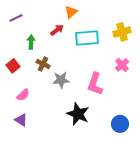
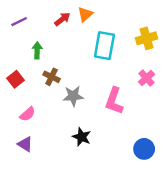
red arrow: (57, 30) -> (62, 19), moved
cyan rectangle: (87, 38) -> (104, 46), turned -75
black star: (78, 114) -> (82, 137), moved, size x0.7

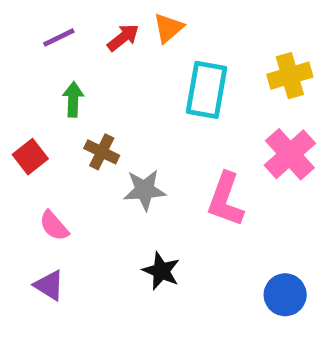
purple line: (19, 22) -> (59, 37), moved
pink cross: (146, 78) -> (290, 154), size x1.5
pink semicircle: (28, 114) -> (54, 226), turned 91

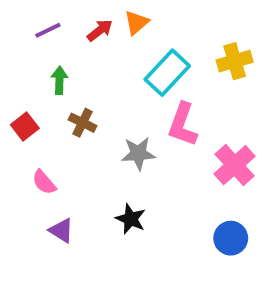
cyan rectangle: (206, 90) -> (167, 73), turned 33
pink cross: (290, 154) -> (235, 165), moved
gray star: (145, 190) -> (138, 153), moved
pink L-shape: (226, 199) -> (183, 125), moved
purple triangle: (49, 285) -> (61, 230), moved

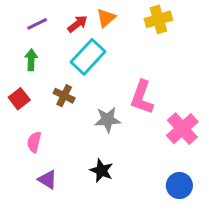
yellow cross: (235, 61) -> (158, 19), moved
cyan rectangle: (167, 73) -> (88, 57), moved
green arrow: (59, 80) -> (31, 60), moved
pink semicircle: (44, 182) -> (34, 142), turned 54

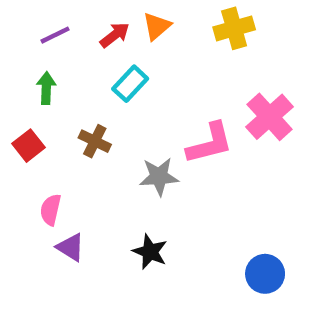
cyan rectangle: (88, 57) -> (130, 84), size x0.7
pink L-shape: (142, 97) -> (210, 143), turned -124
pink cross: (182, 129) -> (269, 117), moved
purple triangle: (48, 180) -> (70, 247), moved

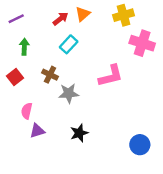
purple line: (55, 35) -> (16, 19), moved
pink cross: (269, 117) -> (142, 43), moved, turned -30
gray star: (159, 177) -> (69, 93), moved
purple triangle: (70, 247) -> (37, 131), turned -49
black star: (150, 252) -> (79, 133), turned 30

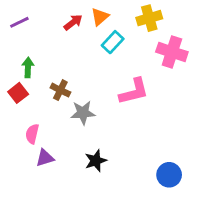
cyan rectangle: (69, 44) -> (113, 42), moved
green arrow: (24, 47) -> (28, 68), moved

→ What to do:
Go through the records and gather the lines that hold "cyan".

→ Finished task:
cyan rectangle: (87, 38) -> (104, 46), turned -75
cyan rectangle: (206, 90) -> (167, 73), turned 33
cyan rectangle: (167, 73) -> (88, 57), moved
cyan rectangle: (88, 57) -> (130, 84), size x0.7
cyan rectangle: (69, 44) -> (113, 42), moved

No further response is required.